Problem:
Each line of the listing must be transcribed exactly, except for the images, which should be excluded.

Source data:
Segment Open
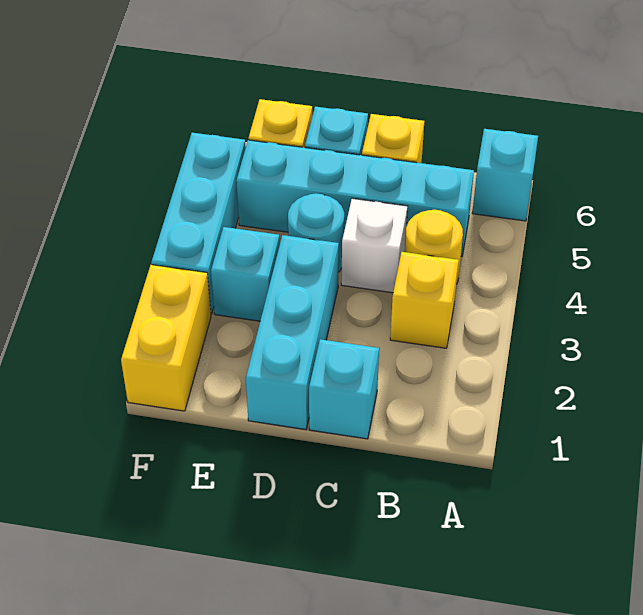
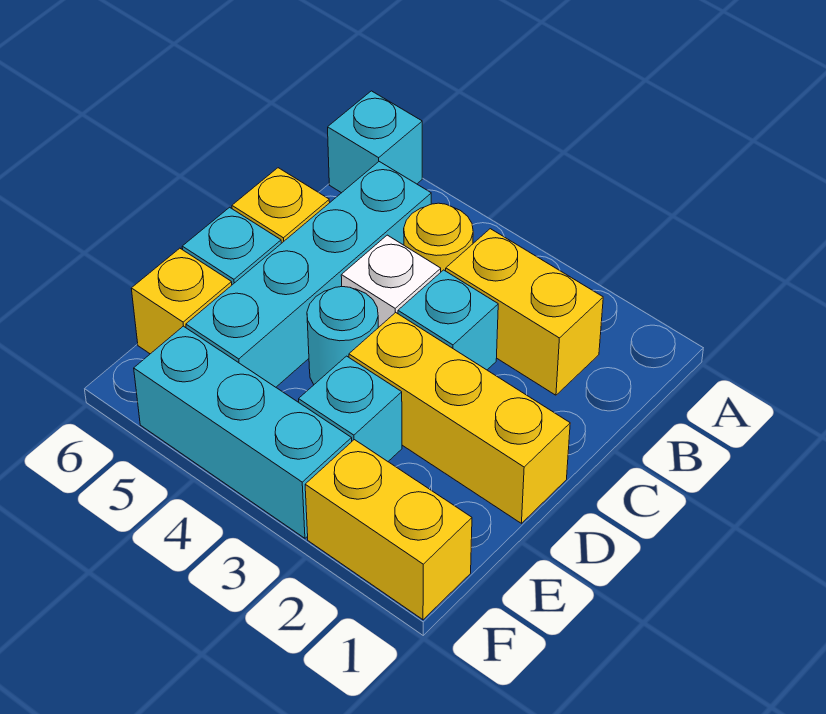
yellow brick B3 level 1 -> yellow brick B2:B3 level 1
cyan brick C1 level 1 -> cyan brick C3 level 1
cyan brick D1:D3 level 1 -> yellow brick D1:D3 level 1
Segment Closed
Response area:
yellow brick B3 level 1 -> yellow brick B2:B3 level 1
cyan brick C1 level 1 -> cyan brick C3 level 1
cyan brick D1:D3 level 1 -> yellow brick D1:D3 level 1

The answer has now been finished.